• _Brief_:
Begin at the line containing "(574, 229) = (408, 60): none -> orange clock" in the data below and go on through the line containing "(337, 173) = (232, 113): yellow", repeating each line exactly; include both ends and no other line.

• _Exercise material_:
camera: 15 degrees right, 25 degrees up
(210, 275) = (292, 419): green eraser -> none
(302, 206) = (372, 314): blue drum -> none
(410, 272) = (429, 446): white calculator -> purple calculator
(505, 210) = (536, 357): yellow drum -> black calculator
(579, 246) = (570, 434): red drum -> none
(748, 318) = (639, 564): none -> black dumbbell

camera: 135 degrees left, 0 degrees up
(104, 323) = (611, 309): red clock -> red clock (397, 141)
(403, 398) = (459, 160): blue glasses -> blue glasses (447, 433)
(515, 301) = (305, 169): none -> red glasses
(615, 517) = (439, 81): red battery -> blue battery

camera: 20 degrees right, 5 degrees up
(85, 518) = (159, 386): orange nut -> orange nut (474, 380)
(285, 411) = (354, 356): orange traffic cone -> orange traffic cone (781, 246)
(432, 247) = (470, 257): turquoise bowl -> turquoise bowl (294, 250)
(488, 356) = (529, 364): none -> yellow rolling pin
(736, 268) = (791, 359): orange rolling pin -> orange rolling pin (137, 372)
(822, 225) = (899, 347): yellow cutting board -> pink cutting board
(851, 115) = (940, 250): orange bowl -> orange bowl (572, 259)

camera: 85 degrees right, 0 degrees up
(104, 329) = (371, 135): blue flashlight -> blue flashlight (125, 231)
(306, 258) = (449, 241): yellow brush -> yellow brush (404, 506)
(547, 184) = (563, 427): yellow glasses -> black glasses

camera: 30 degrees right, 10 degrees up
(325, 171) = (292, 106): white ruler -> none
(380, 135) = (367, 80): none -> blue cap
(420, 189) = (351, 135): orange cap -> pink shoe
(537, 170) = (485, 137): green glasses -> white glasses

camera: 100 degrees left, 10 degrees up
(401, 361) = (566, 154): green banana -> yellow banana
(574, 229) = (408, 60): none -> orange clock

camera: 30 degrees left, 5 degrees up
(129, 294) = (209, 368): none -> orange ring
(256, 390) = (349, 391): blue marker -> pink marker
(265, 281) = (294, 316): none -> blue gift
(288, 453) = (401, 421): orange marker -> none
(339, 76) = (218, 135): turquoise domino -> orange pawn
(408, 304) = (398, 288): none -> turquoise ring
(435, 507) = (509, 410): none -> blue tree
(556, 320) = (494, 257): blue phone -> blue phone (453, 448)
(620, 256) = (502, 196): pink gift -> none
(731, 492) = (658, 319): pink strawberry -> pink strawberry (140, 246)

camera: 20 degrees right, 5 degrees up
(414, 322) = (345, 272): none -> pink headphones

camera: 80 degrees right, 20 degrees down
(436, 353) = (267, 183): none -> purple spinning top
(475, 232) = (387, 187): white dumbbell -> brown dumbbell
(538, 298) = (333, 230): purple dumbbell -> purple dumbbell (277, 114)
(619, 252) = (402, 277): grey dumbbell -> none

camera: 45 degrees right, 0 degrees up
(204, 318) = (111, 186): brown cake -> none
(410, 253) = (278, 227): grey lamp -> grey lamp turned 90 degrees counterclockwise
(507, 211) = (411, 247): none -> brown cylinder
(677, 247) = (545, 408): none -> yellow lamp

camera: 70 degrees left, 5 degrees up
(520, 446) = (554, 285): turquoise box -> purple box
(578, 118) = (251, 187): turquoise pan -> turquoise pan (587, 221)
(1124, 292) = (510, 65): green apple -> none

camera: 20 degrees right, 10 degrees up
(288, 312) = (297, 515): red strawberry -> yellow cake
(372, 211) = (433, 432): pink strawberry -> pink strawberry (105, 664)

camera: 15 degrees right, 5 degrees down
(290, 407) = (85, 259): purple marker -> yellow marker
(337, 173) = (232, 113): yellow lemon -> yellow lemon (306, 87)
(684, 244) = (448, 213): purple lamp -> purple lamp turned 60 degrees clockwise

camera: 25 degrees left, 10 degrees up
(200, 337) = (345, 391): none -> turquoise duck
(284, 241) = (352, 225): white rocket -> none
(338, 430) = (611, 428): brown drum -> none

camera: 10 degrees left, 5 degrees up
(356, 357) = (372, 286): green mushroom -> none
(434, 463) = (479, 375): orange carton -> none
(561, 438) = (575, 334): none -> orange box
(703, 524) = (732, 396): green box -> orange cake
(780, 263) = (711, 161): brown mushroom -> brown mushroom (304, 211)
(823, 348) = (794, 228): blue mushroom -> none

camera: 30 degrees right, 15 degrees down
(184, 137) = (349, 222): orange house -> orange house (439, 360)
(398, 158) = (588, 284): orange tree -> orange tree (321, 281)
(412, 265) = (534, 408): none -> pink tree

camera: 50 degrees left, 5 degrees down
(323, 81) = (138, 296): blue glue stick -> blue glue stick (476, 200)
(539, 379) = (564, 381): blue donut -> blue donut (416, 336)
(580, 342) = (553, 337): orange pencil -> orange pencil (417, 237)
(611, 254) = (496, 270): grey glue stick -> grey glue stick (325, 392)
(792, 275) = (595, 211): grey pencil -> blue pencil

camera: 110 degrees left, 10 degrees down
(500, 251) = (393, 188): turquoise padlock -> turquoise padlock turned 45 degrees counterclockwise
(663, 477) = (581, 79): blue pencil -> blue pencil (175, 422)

• _Problem solution_:
(574, 229) = (408, 60): none -> orange clock

camera: 30 degrees left, 5 degrees up
(129, 294) = (209, 368): none -> orange ring
(256, 390) = (349, 391): blue marker -> pink marker
(265, 281) = (294, 316): none -> blue gift
(288, 453) = (401, 421): orange marker -> none
(339, 76) = (218, 135): turquoise domino -> orange pawn
(408, 304) = (398, 288): none -> turquoise ring
(435, 507) = (509, 410): none -> blue tree
(556, 320) = (494, 257): blue phone -> blue phone (453, 448)
(620, 256) = (502, 196): pink gift -> none
(731, 492) = (658, 319): pink strawberry -> pink strawberry (140, 246)

camera: 20 degrees right, 5 degrees up
(414, 322) = (345, 272): none -> pink headphones

camera: 80 degrees right, 20 degrees down
(436, 353) = (267, 183): none -> purple spinning top
(475, 232) = (387, 187): white dumbbell -> brown dumbbell
(538, 298) = (333, 230): purple dumbbell -> purple dumbbell (277, 114)
(619, 252) = (402, 277): grey dumbbell -> none

camera: 45 degrees right, 0 degrees up
(204, 318) = (111, 186): brown cake -> none
(410, 253) = (278, 227): grey lamp -> grey lamp turned 90 degrees counterclockwise
(507, 211) = (411, 247): none -> brown cylinder
(677, 247) = (545, 408): none -> yellow lamp

camera: 70 degrees left, 5 degrees up
(520, 446) = (554, 285): turquoise box -> purple box
(578, 118) = (251, 187): turquoise pan -> turquoise pan (587, 221)
(1124, 292) = (510, 65): green apple -> none

camera: 20 degrees right, 10 degrees up
(288, 312) = (297, 515): red strawberry -> yellow cake
(372, 211) = (433, 432): pink strawberry -> pink strawberry (105, 664)

camera: 15 degrees right, 5 degrees down
(290, 407) = (85, 259): purple marker -> yellow marker
(337, 173) = (232, 113): yellow lemon -> yellow lemon (306, 87)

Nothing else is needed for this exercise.